▶ Data to process:
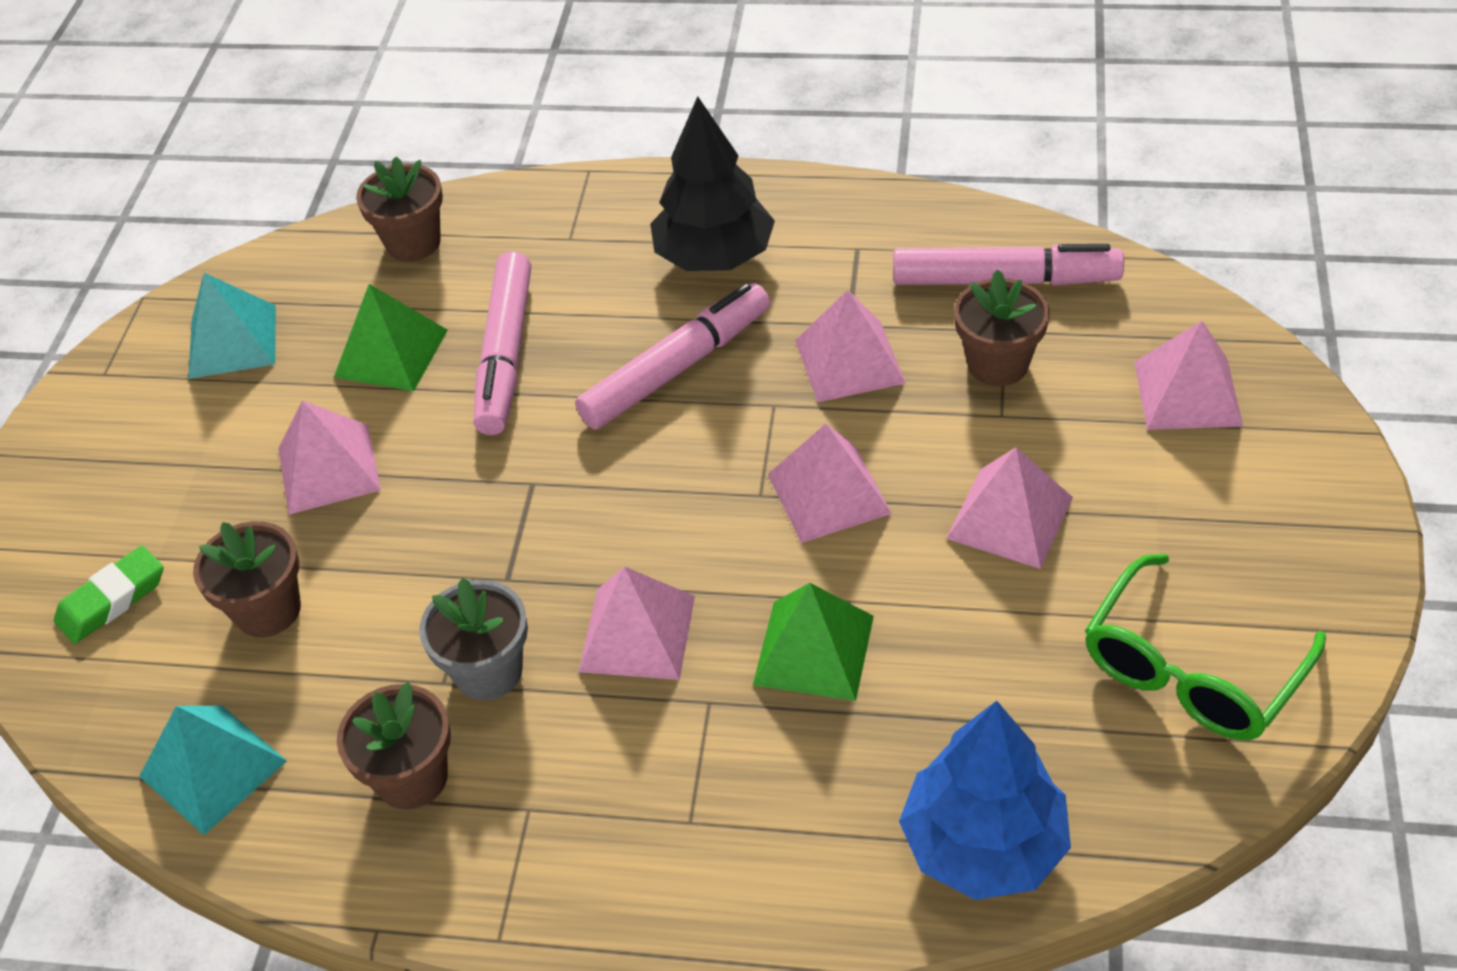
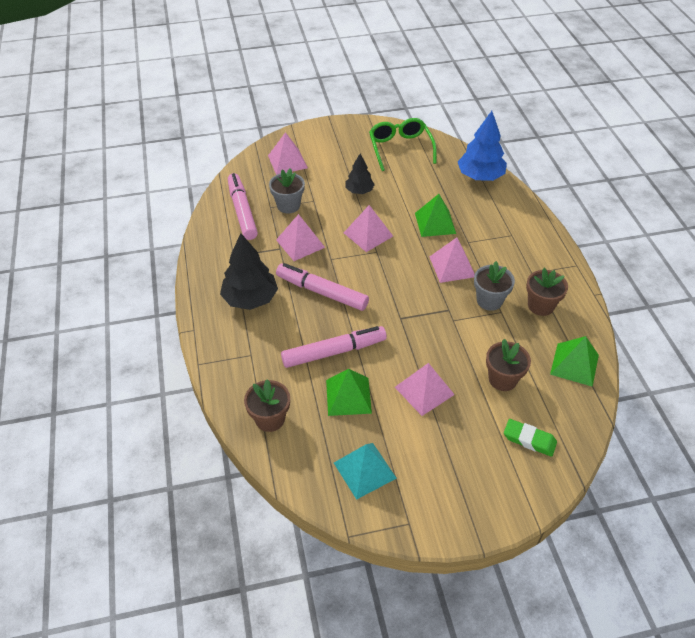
camera: 115 degrees left, 0 degrees up
(213, 768) = (574, 364): turquoise pyramid -> green pyramid
(998, 364) = (288, 205): brown flower pot -> grey flower pot
(1010, 517) = (359, 191): pink pyramid -> black tree
(1191, 670) = (400, 148): green glasses -> green glasses turned 120 degrees counterclockwise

▶ To do:
The records above must be output exactly, except for their pictures.

▶ Answer to the exercise:
camera: 115 degrees left, 0 degrees up
(213, 768) = (574, 364): turquoise pyramid -> green pyramid
(998, 364) = (288, 205): brown flower pot -> grey flower pot
(1010, 517) = (359, 191): pink pyramid -> black tree
(1191, 670) = (400, 148): green glasses -> green glasses turned 120 degrees counterclockwise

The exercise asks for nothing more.